-- Work item --
Nothing but the pictures should be dropped when the records are transcribed word for word.

-- Available data --
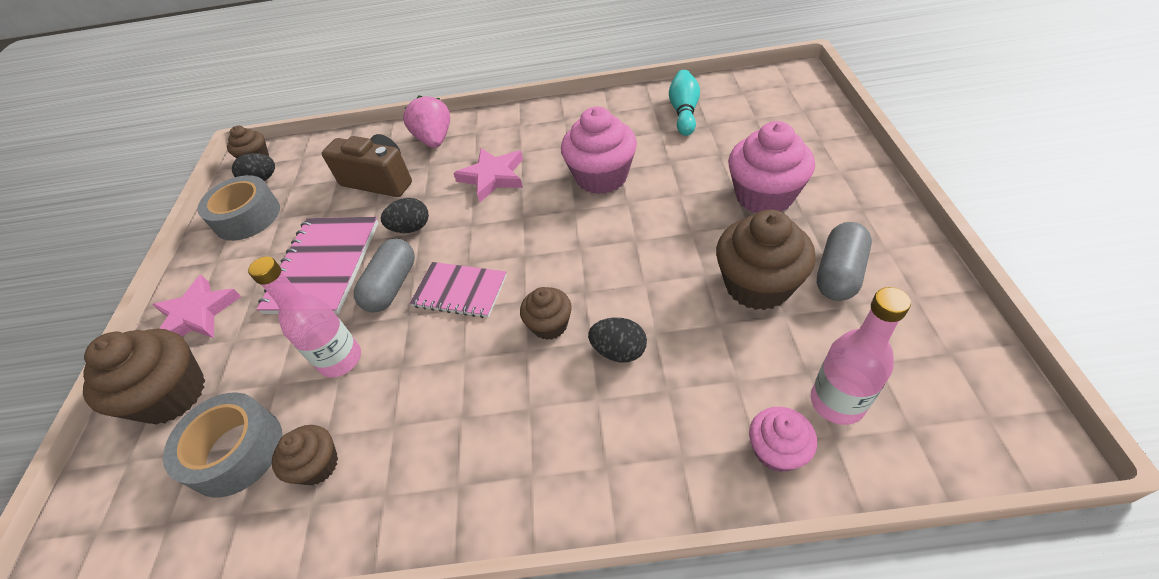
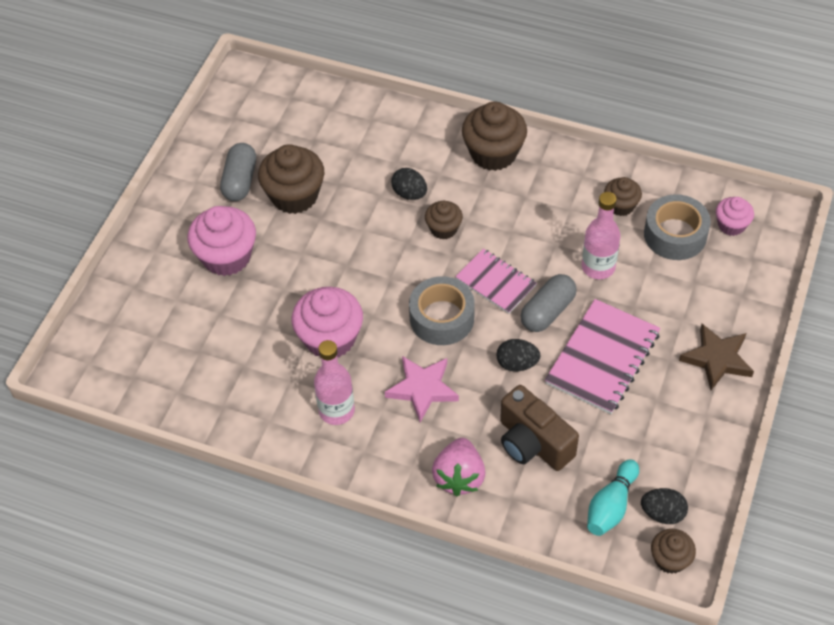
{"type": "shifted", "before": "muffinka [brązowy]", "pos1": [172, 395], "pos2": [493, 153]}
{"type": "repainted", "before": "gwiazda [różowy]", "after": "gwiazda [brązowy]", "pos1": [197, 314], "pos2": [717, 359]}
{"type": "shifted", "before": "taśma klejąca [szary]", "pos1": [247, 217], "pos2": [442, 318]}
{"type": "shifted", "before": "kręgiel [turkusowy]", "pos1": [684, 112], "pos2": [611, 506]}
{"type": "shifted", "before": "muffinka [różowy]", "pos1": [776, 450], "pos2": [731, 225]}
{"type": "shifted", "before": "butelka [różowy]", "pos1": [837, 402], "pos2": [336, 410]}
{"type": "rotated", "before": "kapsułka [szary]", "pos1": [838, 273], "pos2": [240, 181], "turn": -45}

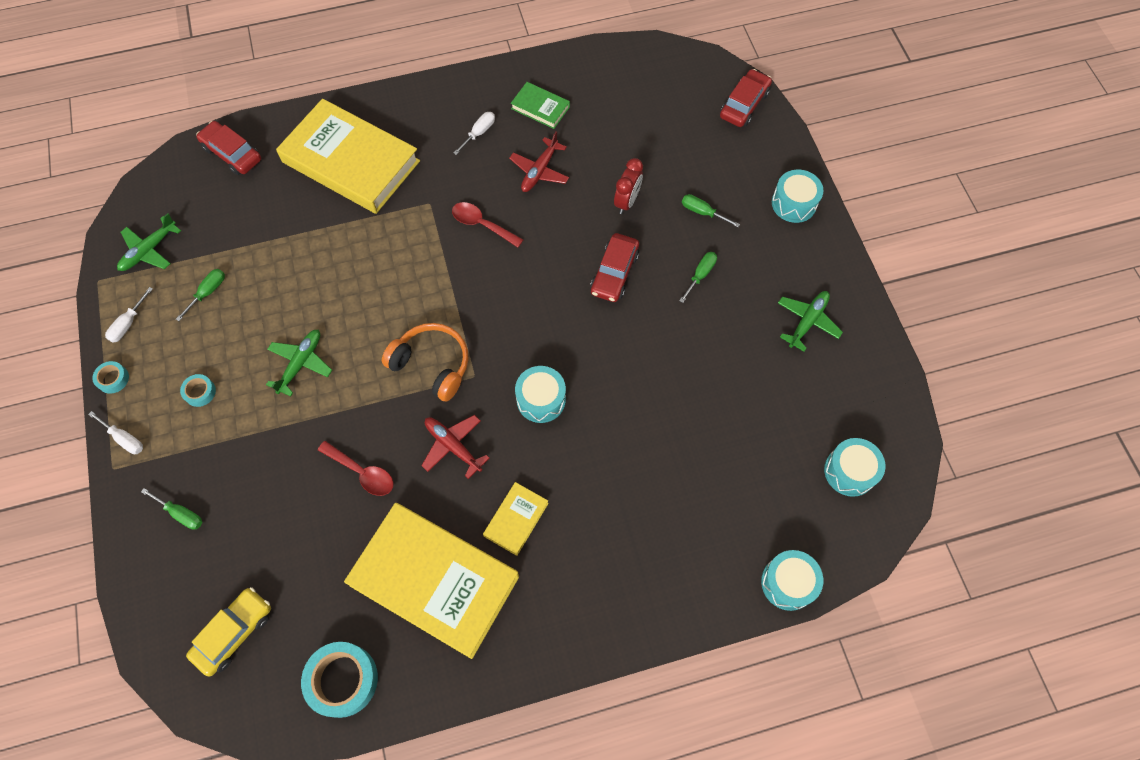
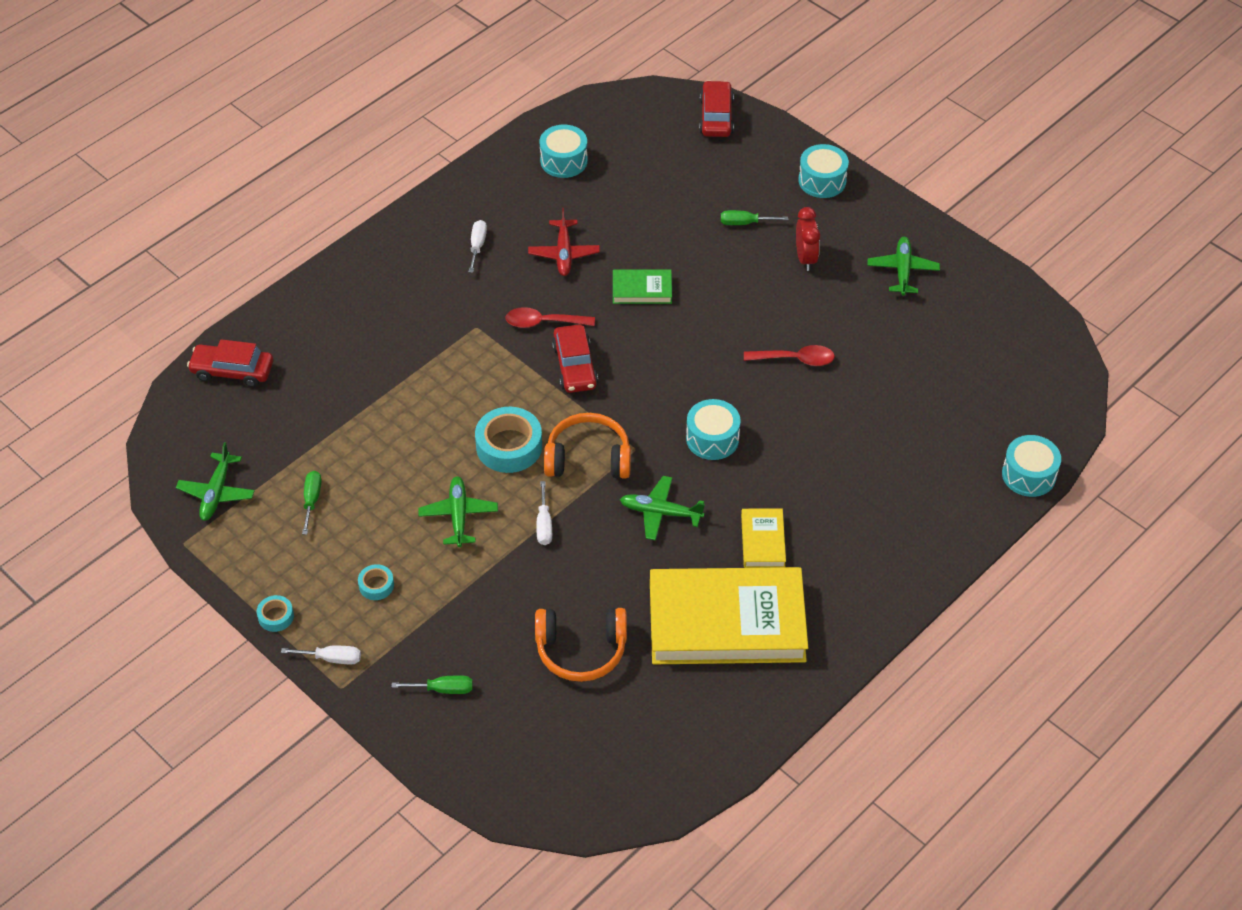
{"type": "shifted", "before": "śrubokręt [biały]", "pos1": [128, 324], "pos2": [544, 524]}
{"type": "gone", "before": "samochód [żółty]", "pos1": [234, 632]}
{"type": "gone", "before": "książka [żółty]", "pos1": [351, 161]}
{"type": "shifted", "before": "taśma klejąca [turkusowy]", "pos1": [342, 680], "pos2": [509, 446]}
{"type": "shifted", "before": "łyżka [czerwony]", "pos1": [362, 472], "pos2": [795, 359]}
{"type": "repainted", "before": "samolot [czerwony]", "after": "samolot [zielony]", "pos1": [453, 446], "pos2": [660, 512]}
{"type": "shifted", "before": "książka [zielony]", "pos1": [540, 108], "pos2": [642, 290]}
{"type": "shifted", "before": "samochód [czerwony]", "pos1": [614, 273], "pos2": [575, 366]}
{"type": "shifted", "before": "budzik [czerwony]", "pos1": [627, 202], "pos2": [805, 258]}
{"type": "gone", "before": "śrubokręt [zielony]", "pos1": [700, 275]}
{"type": "shifted", "before": "bęben [turkusowy]", "pos1": [849, 471], "pos2": [564, 161]}
{"type": "new", "after": "słuchawki [pomarańczowy]", "pos2": [581, 650]}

-- Result of the exercise --
{"type": "shifted", "before": "muffinka [brązowy]", "pos1": [172, 395], "pos2": [493, 153]}
{"type": "repainted", "before": "gwiazda [różowy]", "after": "gwiazda [brązowy]", "pos1": [197, 314], "pos2": [717, 359]}
{"type": "shifted", "before": "taśma klejąca [szary]", "pos1": [247, 217], "pos2": [442, 318]}
{"type": "shifted", "before": "kręgiel [turkusowy]", "pos1": [684, 112], "pos2": [611, 506]}
{"type": "shifted", "before": "muffinka [różowy]", "pos1": [776, 450], "pos2": [731, 225]}
{"type": "shifted", "before": "butelka [różowy]", "pos1": [837, 402], "pos2": [336, 410]}
{"type": "rotated", "before": "kapsułka [szary]", "pos1": [838, 273], "pos2": [240, 181], "turn": -45}

{"type": "shifted", "before": "śrubokręt [biały]", "pos1": [128, 324], "pos2": [544, 524]}
{"type": "gone", "before": "samochód [żółty]", "pos1": [234, 632]}
{"type": "gone", "before": "książka [żółty]", "pos1": [351, 161]}
{"type": "shifted", "before": "taśma klejąca [turkusowy]", "pos1": [342, 680], "pos2": [509, 446]}
{"type": "shifted", "before": "łyżka [czerwony]", "pos1": [362, 472], "pos2": [795, 359]}
{"type": "repainted", "before": "samolot [czerwony]", "after": "samolot [zielony]", "pos1": [453, 446], "pos2": [660, 512]}
{"type": "shifted", "before": "książka [zielony]", "pos1": [540, 108], "pos2": [642, 290]}
{"type": "shifted", "before": "samochód [czerwony]", "pos1": [614, 273], "pos2": [575, 366]}
{"type": "shifted", "before": "budzik [czerwony]", "pos1": [627, 202], "pos2": [805, 258]}
{"type": "gone", "before": "śrubokręt [zielony]", "pos1": [700, 275]}
{"type": "shifted", "before": "bęben [turkusowy]", "pos1": [849, 471], "pos2": [564, 161]}
{"type": "new", "after": "słuchawki [pomarańczowy]", "pos2": [581, 650]}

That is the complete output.